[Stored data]

────────────────────

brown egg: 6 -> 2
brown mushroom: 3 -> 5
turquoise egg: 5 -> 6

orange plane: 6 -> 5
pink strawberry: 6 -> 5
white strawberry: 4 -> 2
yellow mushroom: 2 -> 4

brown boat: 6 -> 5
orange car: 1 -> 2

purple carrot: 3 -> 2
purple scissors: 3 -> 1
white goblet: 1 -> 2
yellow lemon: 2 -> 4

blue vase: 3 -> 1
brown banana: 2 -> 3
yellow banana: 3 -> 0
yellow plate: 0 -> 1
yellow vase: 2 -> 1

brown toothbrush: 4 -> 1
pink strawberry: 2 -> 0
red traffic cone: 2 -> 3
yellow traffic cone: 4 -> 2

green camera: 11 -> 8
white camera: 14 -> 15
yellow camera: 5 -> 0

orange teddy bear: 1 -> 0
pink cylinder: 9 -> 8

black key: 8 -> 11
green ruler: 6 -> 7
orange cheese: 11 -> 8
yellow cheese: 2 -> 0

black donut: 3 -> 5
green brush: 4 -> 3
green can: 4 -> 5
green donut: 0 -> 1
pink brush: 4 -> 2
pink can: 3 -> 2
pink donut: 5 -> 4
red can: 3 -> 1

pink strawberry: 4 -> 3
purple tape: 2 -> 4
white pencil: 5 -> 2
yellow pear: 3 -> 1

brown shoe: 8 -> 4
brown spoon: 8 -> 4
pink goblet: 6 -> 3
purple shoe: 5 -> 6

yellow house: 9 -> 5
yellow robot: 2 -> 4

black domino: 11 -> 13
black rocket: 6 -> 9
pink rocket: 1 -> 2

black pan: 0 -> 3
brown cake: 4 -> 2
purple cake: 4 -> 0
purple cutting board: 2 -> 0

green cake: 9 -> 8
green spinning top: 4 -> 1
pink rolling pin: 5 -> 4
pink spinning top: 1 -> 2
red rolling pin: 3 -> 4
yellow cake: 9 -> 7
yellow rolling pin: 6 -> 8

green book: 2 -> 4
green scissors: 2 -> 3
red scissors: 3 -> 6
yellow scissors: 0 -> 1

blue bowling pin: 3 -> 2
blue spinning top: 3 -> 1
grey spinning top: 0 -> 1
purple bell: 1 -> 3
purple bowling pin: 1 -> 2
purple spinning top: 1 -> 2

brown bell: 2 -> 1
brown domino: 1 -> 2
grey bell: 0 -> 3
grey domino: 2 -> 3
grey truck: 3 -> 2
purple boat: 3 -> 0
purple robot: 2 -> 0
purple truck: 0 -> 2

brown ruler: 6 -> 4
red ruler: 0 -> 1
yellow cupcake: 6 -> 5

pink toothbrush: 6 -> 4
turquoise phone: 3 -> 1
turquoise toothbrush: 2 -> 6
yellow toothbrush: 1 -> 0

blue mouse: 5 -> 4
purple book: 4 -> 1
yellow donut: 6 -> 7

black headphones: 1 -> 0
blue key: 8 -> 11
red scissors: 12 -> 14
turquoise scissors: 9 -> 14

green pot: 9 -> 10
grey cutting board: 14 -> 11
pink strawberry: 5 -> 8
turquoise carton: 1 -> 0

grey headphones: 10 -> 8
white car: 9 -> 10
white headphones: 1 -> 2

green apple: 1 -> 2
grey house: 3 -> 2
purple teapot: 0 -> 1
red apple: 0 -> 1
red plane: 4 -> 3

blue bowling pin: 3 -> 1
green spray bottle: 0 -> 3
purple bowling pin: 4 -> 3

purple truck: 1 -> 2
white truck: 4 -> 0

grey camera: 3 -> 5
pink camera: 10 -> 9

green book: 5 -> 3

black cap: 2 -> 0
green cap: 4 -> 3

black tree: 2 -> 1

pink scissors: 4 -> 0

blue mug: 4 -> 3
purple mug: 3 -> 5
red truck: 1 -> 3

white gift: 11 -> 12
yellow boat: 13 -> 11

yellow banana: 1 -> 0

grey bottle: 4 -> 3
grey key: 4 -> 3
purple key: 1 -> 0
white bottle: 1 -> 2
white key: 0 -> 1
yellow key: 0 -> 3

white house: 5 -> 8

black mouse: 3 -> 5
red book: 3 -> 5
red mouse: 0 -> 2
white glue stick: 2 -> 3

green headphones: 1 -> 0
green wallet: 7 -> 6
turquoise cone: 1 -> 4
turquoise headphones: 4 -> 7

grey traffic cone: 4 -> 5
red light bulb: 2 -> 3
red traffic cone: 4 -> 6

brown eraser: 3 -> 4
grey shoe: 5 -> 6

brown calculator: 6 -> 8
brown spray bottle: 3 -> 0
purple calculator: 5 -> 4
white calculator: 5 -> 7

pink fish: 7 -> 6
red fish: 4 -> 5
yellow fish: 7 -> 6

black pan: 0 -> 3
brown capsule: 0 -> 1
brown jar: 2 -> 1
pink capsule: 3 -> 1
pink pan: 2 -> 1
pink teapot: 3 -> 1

────────────────────

Exactly the lines above from the one with "pink rocket: 1 -> 2" to the one with "white headphones: 1 -> 2", both included, are to be quoted; leave the rest out.

**Written reply**.
pink rocket: 1 -> 2

black pan: 0 -> 3
brown cake: 4 -> 2
purple cake: 4 -> 0
purple cutting board: 2 -> 0

green cake: 9 -> 8
green spinning top: 4 -> 1
pink rolling pin: 5 -> 4
pink spinning top: 1 -> 2
red rolling pin: 3 -> 4
yellow cake: 9 -> 7
yellow rolling pin: 6 -> 8

green book: 2 -> 4
green scissors: 2 -> 3
red scissors: 3 -> 6
yellow scissors: 0 -> 1

blue bowling pin: 3 -> 2
blue spinning top: 3 -> 1
grey spinning top: 0 -> 1
purple bell: 1 -> 3
purple bowling pin: 1 -> 2
purple spinning top: 1 -> 2

brown bell: 2 -> 1
brown domino: 1 -> 2
grey bell: 0 -> 3
grey domino: 2 -> 3
grey truck: 3 -> 2
purple boat: 3 -> 0
purple robot: 2 -> 0
purple truck: 0 -> 2

brown ruler: 6 -> 4
red ruler: 0 -> 1
yellow cupcake: 6 -> 5

pink toothbrush: 6 -> 4
turquoise phone: 3 -> 1
turquoise toothbrush: 2 -> 6
yellow toothbrush: 1 -> 0

blue mouse: 5 -> 4
purple book: 4 -> 1
yellow donut: 6 -> 7

black headphones: 1 -> 0
blue key: 8 -> 11
red scissors: 12 -> 14
turquoise scissors: 9 -> 14

green pot: 9 -> 10
grey cutting board: 14 -> 11
pink strawberry: 5 -> 8
turquoise carton: 1 -> 0

grey headphones: 10 -> 8
white car: 9 -> 10
white headphones: 1 -> 2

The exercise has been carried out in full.